#### WHAT YOU NEED TO DO:
Scan the data beneath this task and copy each line that includes "clock".

#### DATA BLOCK:
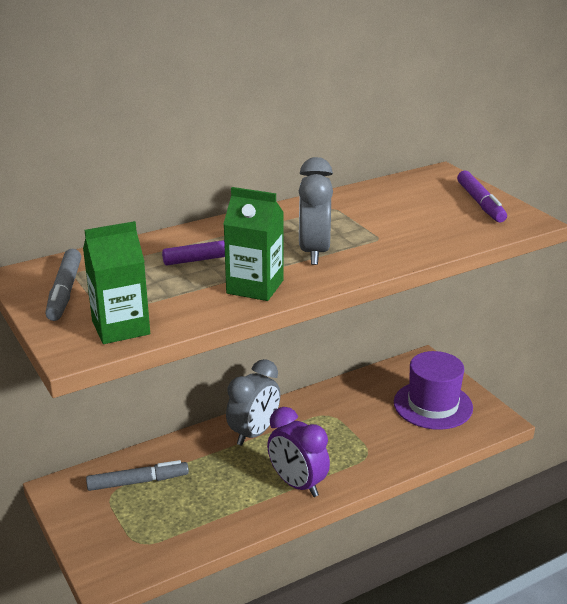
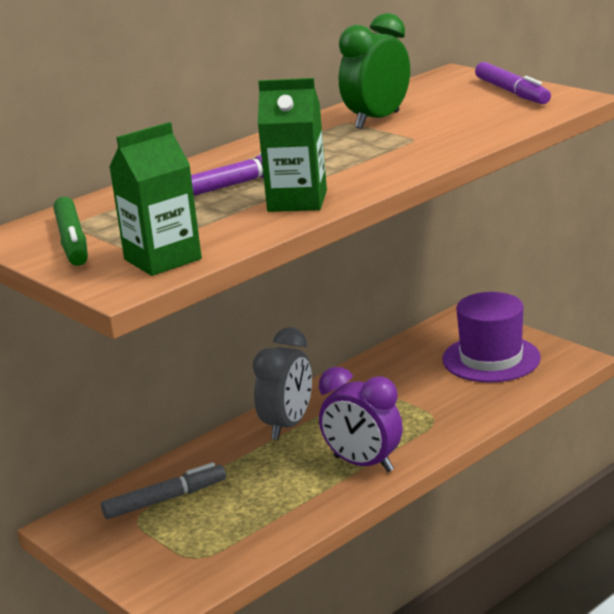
camera: 10 degrees left, 5 degrees down
(65, 292) = (72, 241): grey marker -> green marker
(314, 252) = (347, 162): grey clock -> none
(359, 211) = (377, 120): none -> green clock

#### EXERCISE RESPONSE:
(314, 252) = (347, 162): grey clock -> none
(359, 211) = (377, 120): none -> green clock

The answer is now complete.